# START OF The data

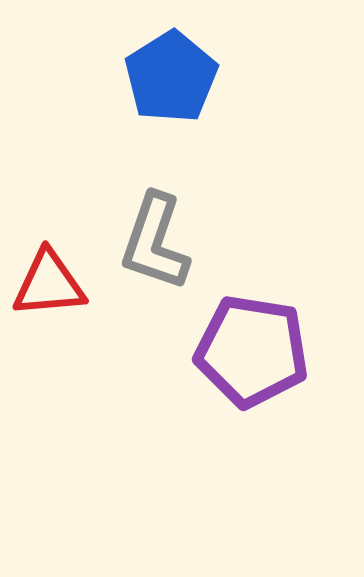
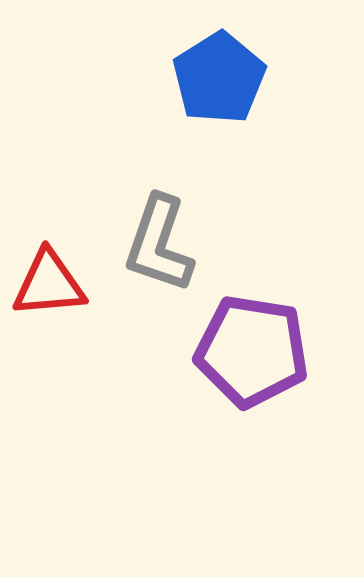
blue pentagon: moved 48 px right, 1 px down
gray L-shape: moved 4 px right, 2 px down
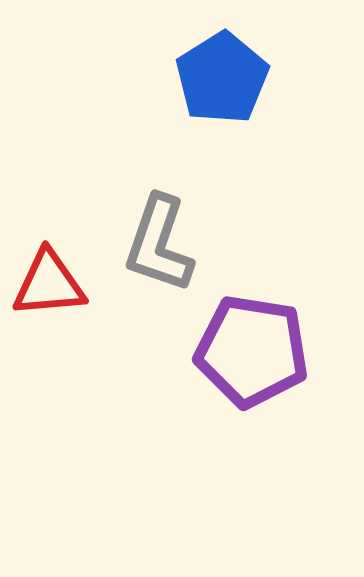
blue pentagon: moved 3 px right
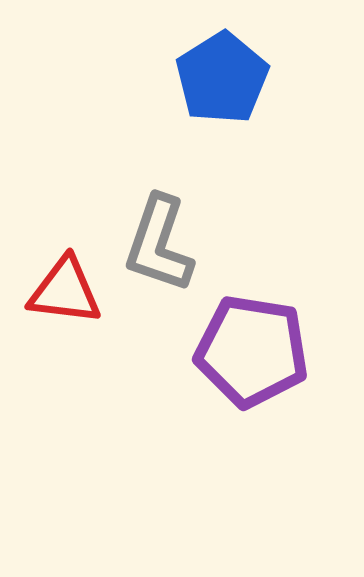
red triangle: moved 16 px right, 7 px down; rotated 12 degrees clockwise
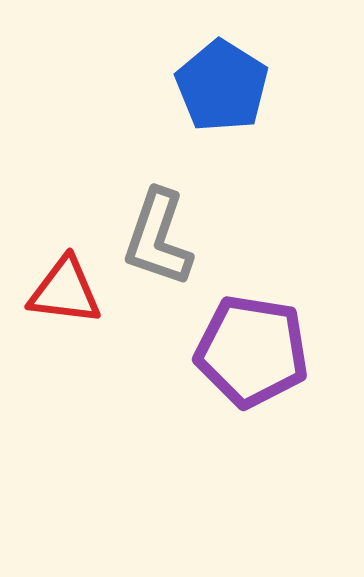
blue pentagon: moved 8 px down; rotated 8 degrees counterclockwise
gray L-shape: moved 1 px left, 6 px up
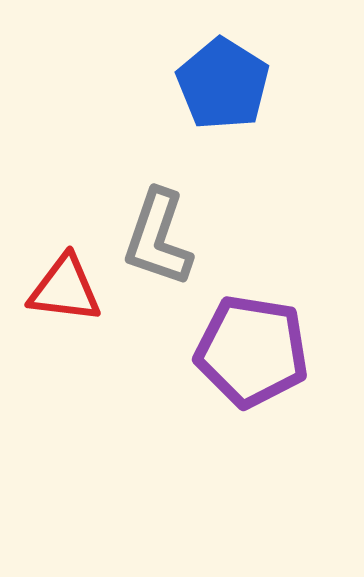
blue pentagon: moved 1 px right, 2 px up
red triangle: moved 2 px up
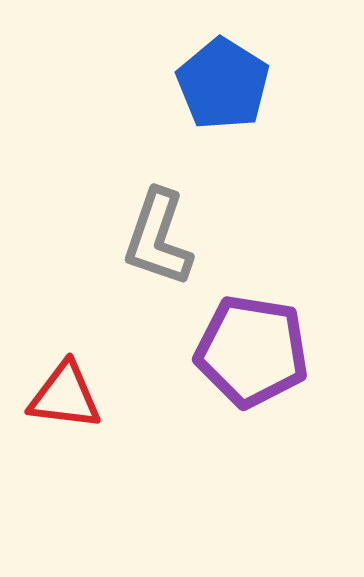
red triangle: moved 107 px down
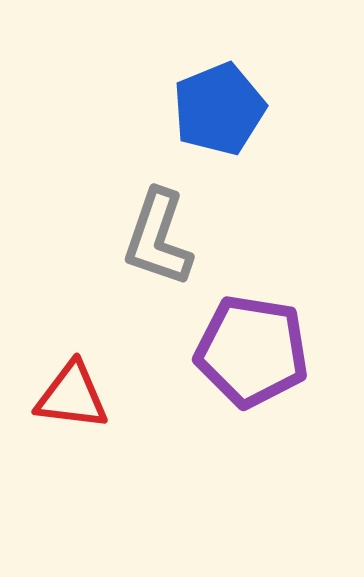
blue pentagon: moved 4 px left, 25 px down; rotated 18 degrees clockwise
red triangle: moved 7 px right
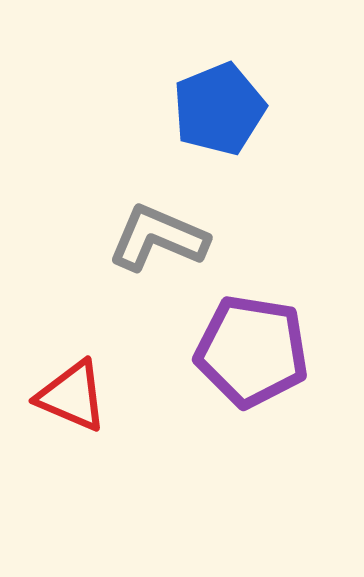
gray L-shape: rotated 94 degrees clockwise
red triangle: rotated 16 degrees clockwise
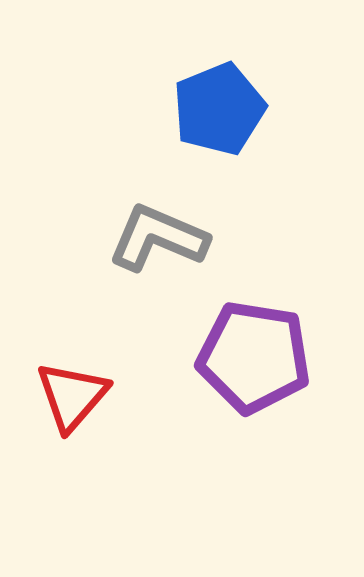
purple pentagon: moved 2 px right, 6 px down
red triangle: rotated 48 degrees clockwise
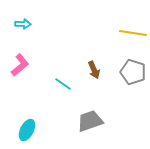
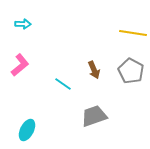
gray pentagon: moved 2 px left, 1 px up; rotated 10 degrees clockwise
gray trapezoid: moved 4 px right, 5 px up
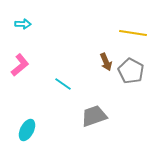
brown arrow: moved 12 px right, 8 px up
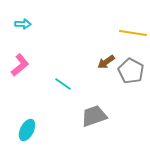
brown arrow: rotated 78 degrees clockwise
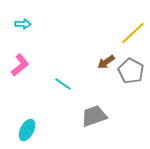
yellow line: rotated 52 degrees counterclockwise
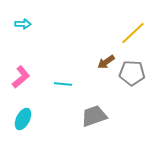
pink L-shape: moved 1 px right, 12 px down
gray pentagon: moved 1 px right, 2 px down; rotated 25 degrees counterclockwise
cyan line: rotated 30 degrees counterclockwise
cyan ellipse: moved 4 px left, 11 px up
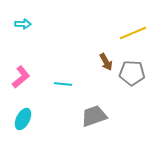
yellow line: rotated 20 degrees clockwise
brown arrow: rotated 84 degrees counterclockwise
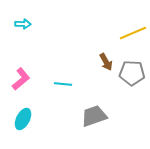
pink L-shape: moved 2 px down
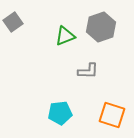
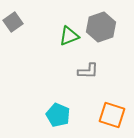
green triangle: moved 4 px right
cyan pentagon: moved 2 px left, 2 px down; rotated 30 degrees clockwise
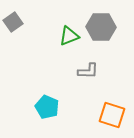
gray hexagon: rotated 20 degrees clockwise
cyan pentagon: moved 11 px left, 8 px up
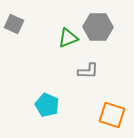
gray square: moved 1 px right, 2 px down; rotated 30 degrees counterclockwise
gray hexagon: moved 3 px left
green triangle: moved 1 px left, 2 px down
cyan pentagon: moved 2 px up
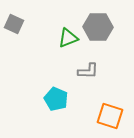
cyan pentagon: moved 9 px right, 6 px up
orange square: moved 2 px left, 1 px down
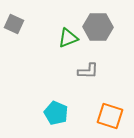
cyan pentagon: moved 14 px down
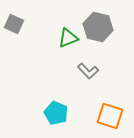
gray hexagon: rotated 12 degrees clockwise
gray L-shape: rotated 45 degrees clockwise
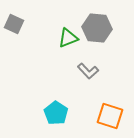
gray hexagon: moved 1 px left, 1 px down; rotated 8 degrees counterclockwise
cyan pentagon: rotated 10 degrees clockwise
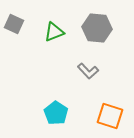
green triangle: moved 14 px left, 6 px up
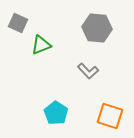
gray square: moved 4 px right, 1 px up
green triangle: moved 13 px left, 13 px down
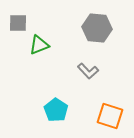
gray square: rotated 24 degrees counterclockwise
green triangle: moved 2 px left
cyan pentagon: moved 3 px up
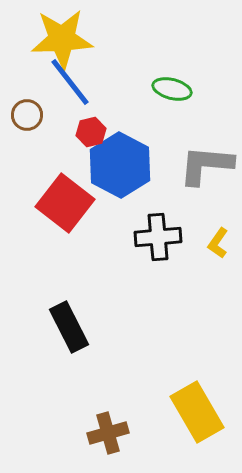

# END OF The data

• Exercise instructions: Reproduce every line of the data above word for word, leaving out the pictures.

• Complete response:
blue pentagon: moved 48 px right, 1 px down
gray L-shape: moved 4 px right, 2 px down
blue pentagon: moved 3 px right
red triangle: moved 16 px right, 7 px down; rotated 12 degrees clockwise
blue pentagon: moved 8 px down; rotated 8 degrees counterclockwise
gray L-shape: moved 1 px left, 6 px up
blue pentagon: moved 1 px right, 2 px up
red triangle: moved 2 px up
red triangle: moved 107 px down
blue pentagon: moved 4 px left, 25 px down; rotated 18 degrees clockwise
red triangle: moved 7 px right
gray L-shape: rotated 94 degrees clockwise
red triangle: rotated 16 degrees clockwise
purple pentagon: moved 2 px right, 6 px down
red triangle: rotated 48 degrees clockwise
gray pentagon: moved 2 px left, 1 px up; rotated 10 degrees clockwise
gray trapezoid: moved 4 px right, 5 px up
brown arrow: moved 12 px right, 8 px up
brown arrow: rotated 78 degrees clockwise
yellow line: rotated 52 degrees counterclockwise
pink L-shape: moved 1 px right, 12 px down
gray pentagon: moved 1 px right, 2 px down; rotated 25 degrees counterclockwise
cyan line: rotated 30 degrees counterclockwise
cyan ellipse: moved 4 px left, 11 px up
yellow line: rotated 20 degrees clockwise
brown arrow: rotated 84 degrees counterclockwise
pink L-shape: moved 2 px down
green triangle: moved 4 px right
cyan pentagon: moved 2 px left, 2 px down; rotated 30 degrees clockwise
gray hexagon: rotated 20 degrees clockwise
cyan pentagon: moved 11 px left, 8 px up
gray square: moved 1 px right, 2 px down; rotated 30 degrees counterclockwise
gray hexagon: moved 3 px left
green triangle: moved 1 px left, 2 px down
cyan pentagon: moved 2 px up
cyan pentagon: moved 9 px right, 6 px up
orange square: moved 2 px left, 1 px down
cyan pentagon: moved 14 px down
gray hexagon: rotated 12 degrees clockwise
gray L-shape: rotated 45 degrees clockwise
gray hexagon: moved 1 px left, 1 px down; rotated 8 degrees counterclockwise
cyan pentagon: rotated 10 degrees clockwise
green triangle: moved 14 px left, 6 px up
gray square: moved 4 px right, 1 px up
green triangle: moved 13 px left, 13 px down
gray square: rotated 24 degrees counterclockwise
green triangle: moved 2 px left
cyan pentagon: moved 3 px up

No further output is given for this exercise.